(Your task): Which lines of the entries contain the string "noir"? Please find them and copy them.

(Exercise materials):

Start of Block

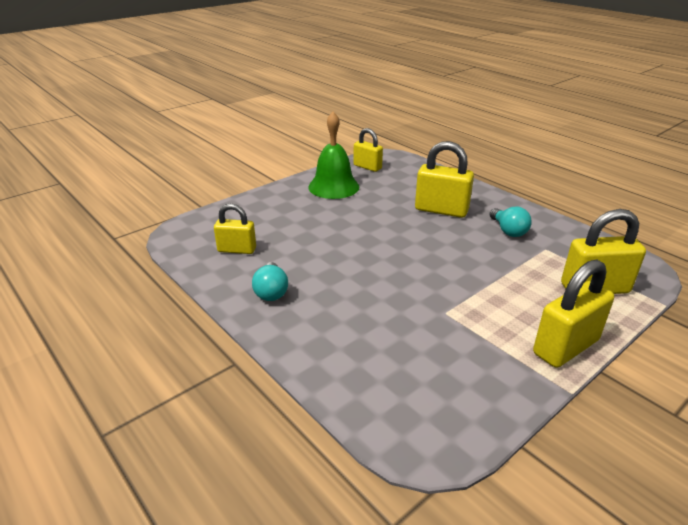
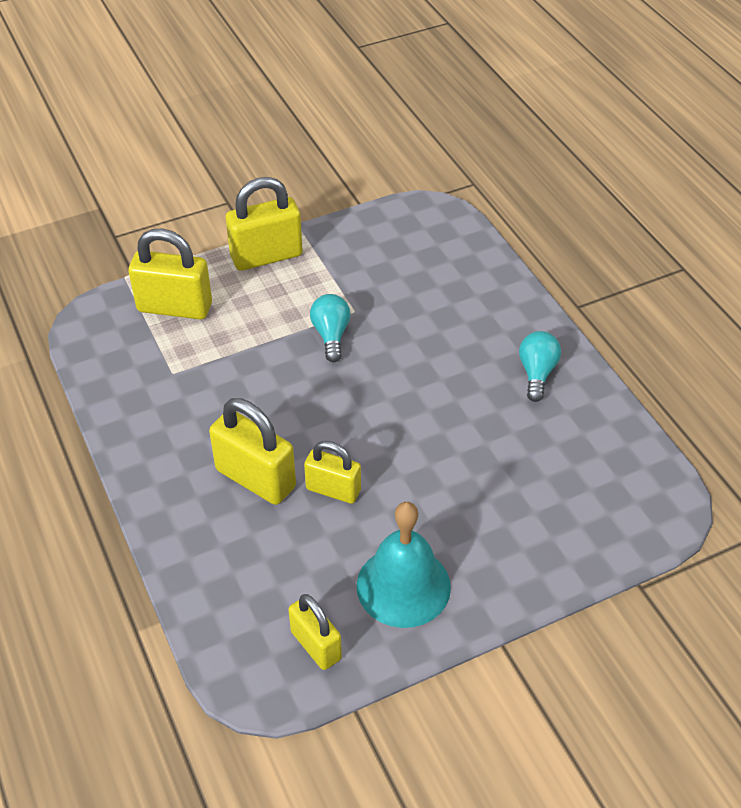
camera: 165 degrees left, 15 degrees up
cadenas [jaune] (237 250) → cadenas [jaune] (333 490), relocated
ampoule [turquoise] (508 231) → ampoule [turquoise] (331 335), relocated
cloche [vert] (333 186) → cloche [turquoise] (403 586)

End of Block
Start of Block

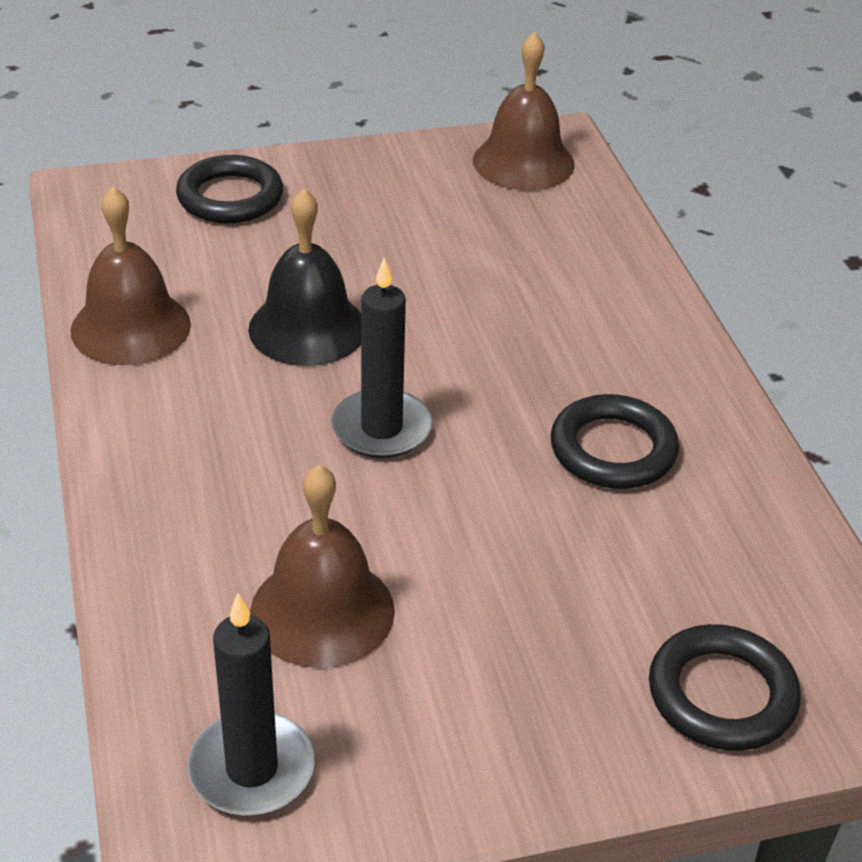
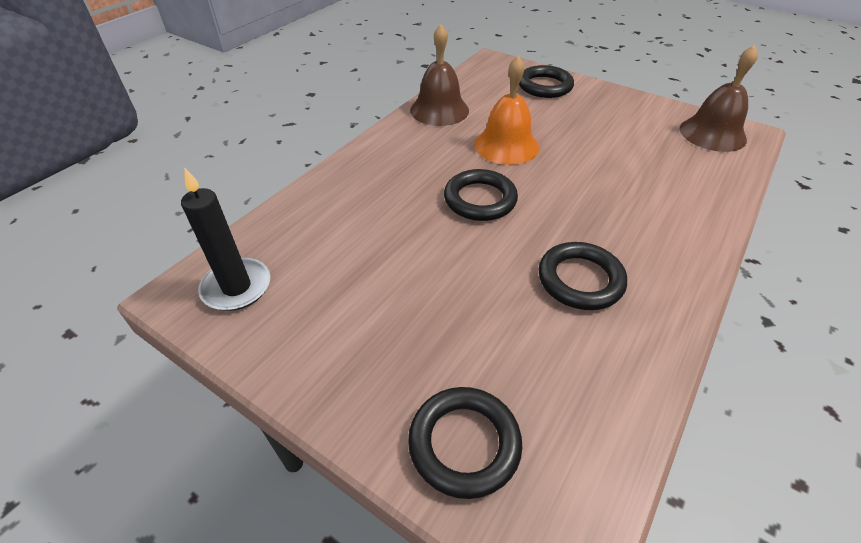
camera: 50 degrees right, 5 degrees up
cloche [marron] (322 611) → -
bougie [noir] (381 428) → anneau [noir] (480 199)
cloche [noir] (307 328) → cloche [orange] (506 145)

End of Block

(Expected answer):
bougie [noir] (381 428) → anneau [noir] (480 199)
cloche [noir] (307 328) → cloche [orange] (506 145)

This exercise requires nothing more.